[Change detection data]
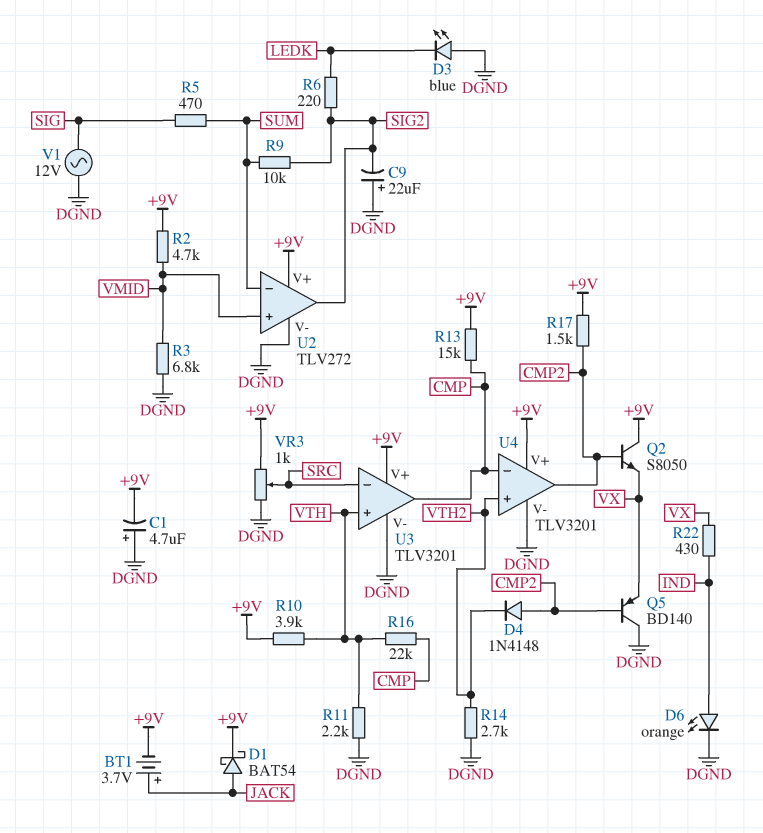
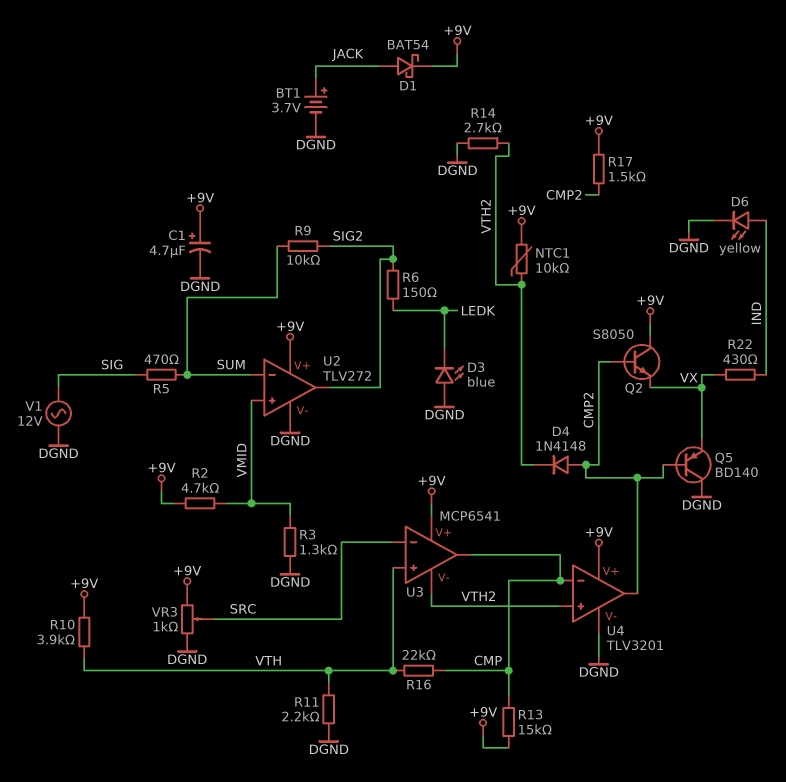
BT1: 3.7V (plus JACK, minus +9V) -> 3.7V (plus JACK, minus DGND)
C1: 4.7uF (plus DGND, minus +9V) -> 4.7uF (plus +9V, minus DGND)
C9: 22uF (plus DGND, minus SIG2) -> none
D6: LED orange (A IND, K DGND) -> LED yellow (A IND, K DGND)
NTC1: none -> 10k (+9V, VTH2)
R3: 6.8k (DGND, VMID) -> 1.3k (DGND, VMID)
R6: 220 (LEDK, SIG2) -> 150 (LEDK, SIG2)
U3: TLV3201 -> MCP6541
U3 pin V-: DGND -> VTH2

• About this exercise:
Each entry above should be printed again word for word, with any picture dropped.

• Finished task:
BT1: 3.7V (plus JACK, minus +9V) -> 3.7V (plus JACK, minus DGND)
C1: 4.7uF (plus DGND, minus +9V) -> 4.7uF (plus +9V, minus DGND)
C9: 22uF (plus DGND, minus SIG2) -> none
D6: LED orange (A IND, K DGND) -> LED yellow (A IND, K DGND)
NTC1: none -> 10k (+9V, VTH2)
R3: 6.8k (DGND, VMID) -> 1.3k (DGND, VMID)
R6: 220 (LEDK, SIG2) -> 150 (LEDK, SIG2)
U3: TLV3201 -> MCP6541
U3 pin V-: DGND -> VTH2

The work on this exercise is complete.